Please reproduce, exactly and in full, the lines running from the one that contains "(460, 501) = (729, 285): green" to the end of the entries.

-- Given records --

#####

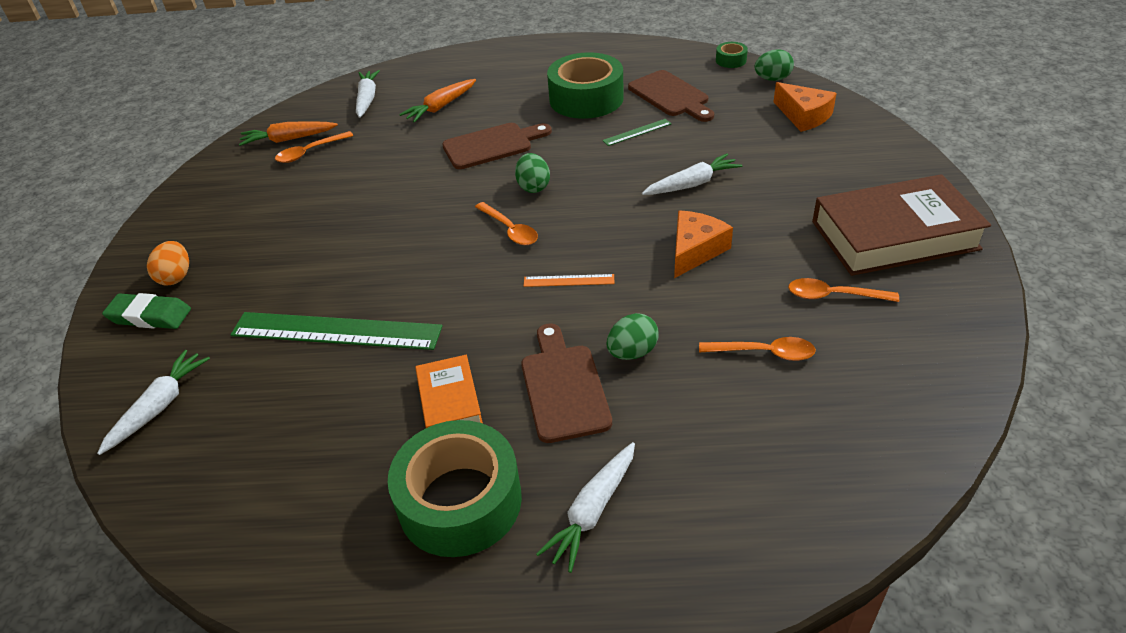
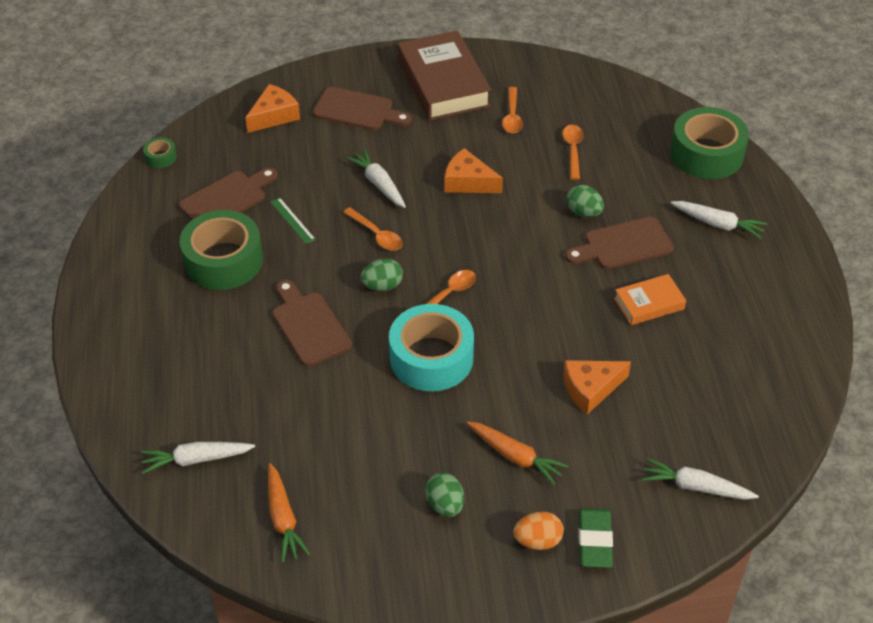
camera: 100 degrees left, 5 degrees up
(310, 152) = (313, 488): orange spoon -> orange spoon (376, 235)
(336, 331) = (591, 389): green ruler -> orange cheese
(425, 217) = (431, 358): none -> turquoise tape
(441, 107) = (224, 382): orange carrot -> orange carrot (515, 456)
(460, 501) = (729, 285): green tape -> green tape (706, 154)
(569, 280) = (511, 251): orange ruler -> none
(772, 79) = (204, 131): green egg -> green egg (445, 505)
(823, 169) = (357, 110): none -> brown cutting board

#####

-- Reply to the task --
(460, 501) = (729, 285): green tape -> green tape (706, 154)
(569, 280) = (511, 251): orange ruler -> none
(772, 79) = (204, 131): green egg -> green egg (445, 505)
(823, 169) = (357, 110): none -> brown cutting board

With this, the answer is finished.